Task goal: Print the lines in the listing below that fall between the line with "(249, 239) = (470, 358): turquoise" and the line with "(584, 385) = (803, 697): red", those two lines included, exactly as they stand and with nothing else.

Supplied records:

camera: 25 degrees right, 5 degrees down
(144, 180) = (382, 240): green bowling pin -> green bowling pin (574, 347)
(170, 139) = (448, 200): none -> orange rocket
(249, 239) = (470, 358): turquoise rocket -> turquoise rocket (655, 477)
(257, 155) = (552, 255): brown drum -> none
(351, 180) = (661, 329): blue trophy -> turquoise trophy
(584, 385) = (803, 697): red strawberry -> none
==
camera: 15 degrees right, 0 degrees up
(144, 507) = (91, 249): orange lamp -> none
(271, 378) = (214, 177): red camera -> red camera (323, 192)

Task result:
(249, 239) = (470, 358): turquoise rocket -> turquoise rocket (655, 477)
(257, 155) = (552, 255): brown drum -> none
(351, 180) = (661, 329): blue trophy -> turquoise trophy
(584, 385) = (803, 697): red strawberry -> none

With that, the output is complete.